Task
Report every line of the records that includes the word "orange".

Data
-----

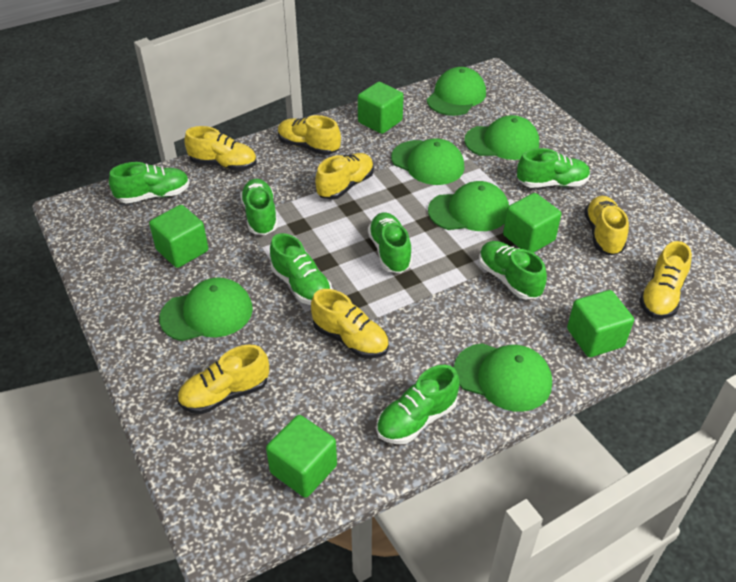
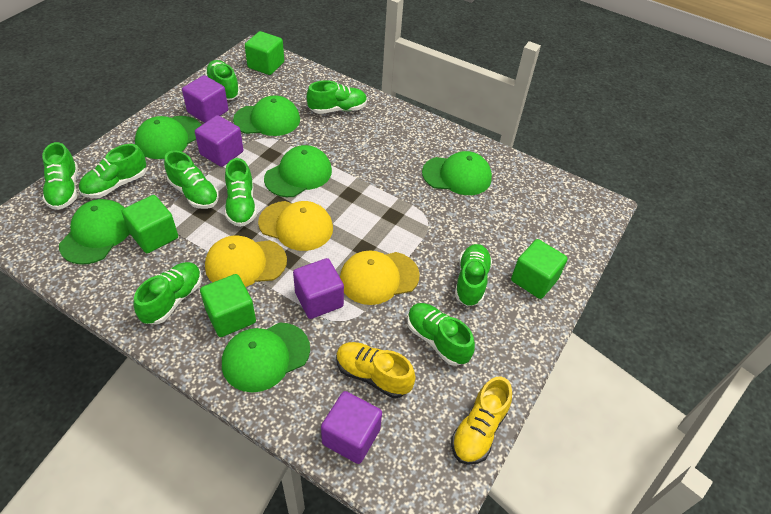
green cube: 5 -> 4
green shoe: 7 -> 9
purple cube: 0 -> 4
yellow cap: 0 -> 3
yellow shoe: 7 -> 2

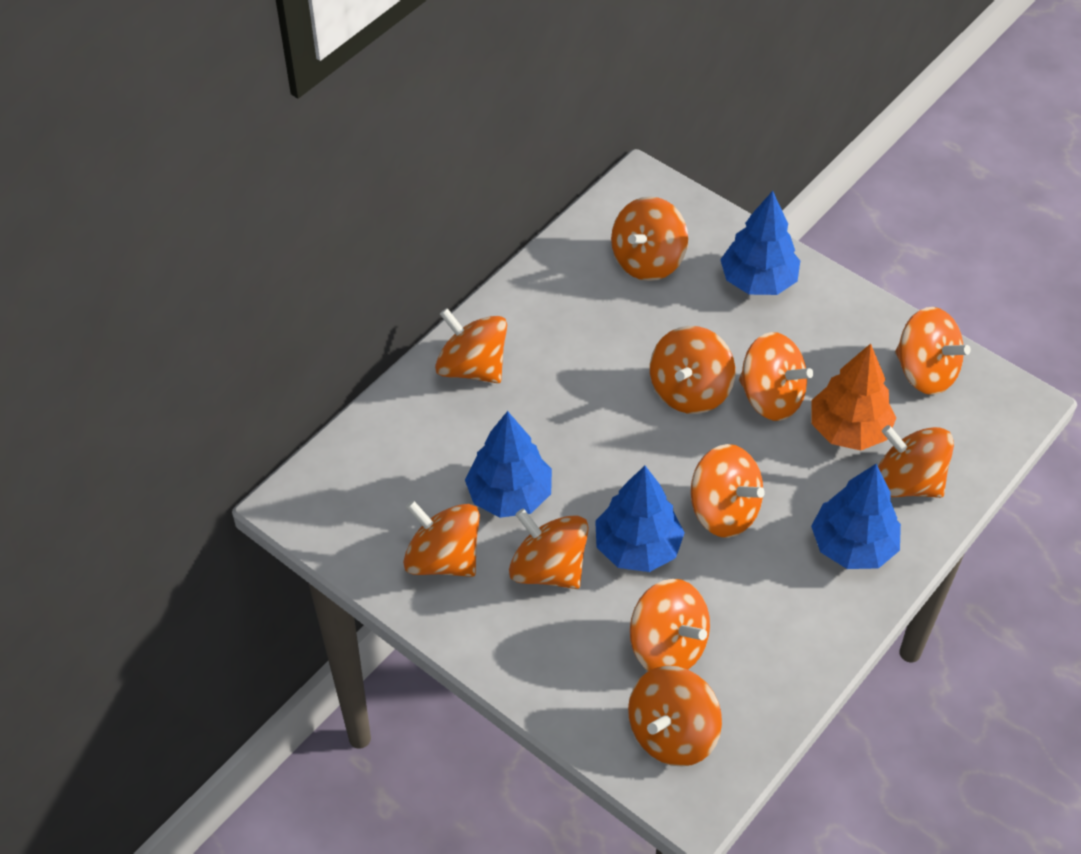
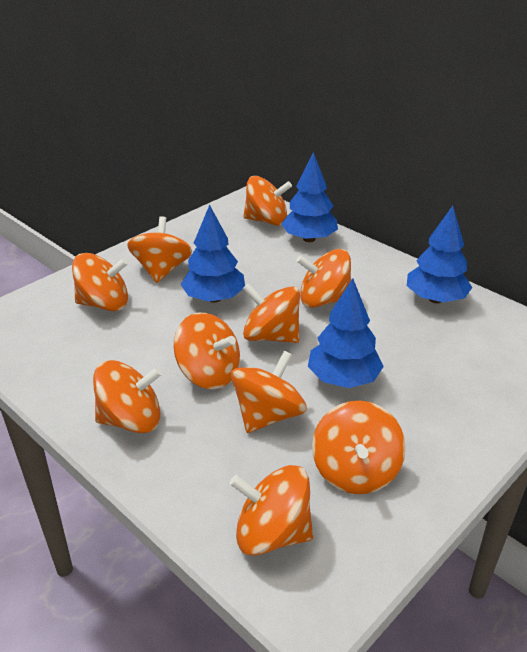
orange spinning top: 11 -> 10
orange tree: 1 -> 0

-----

Problem solution
orange spinning top: 11 -> 10
orange tree: 1 -> 0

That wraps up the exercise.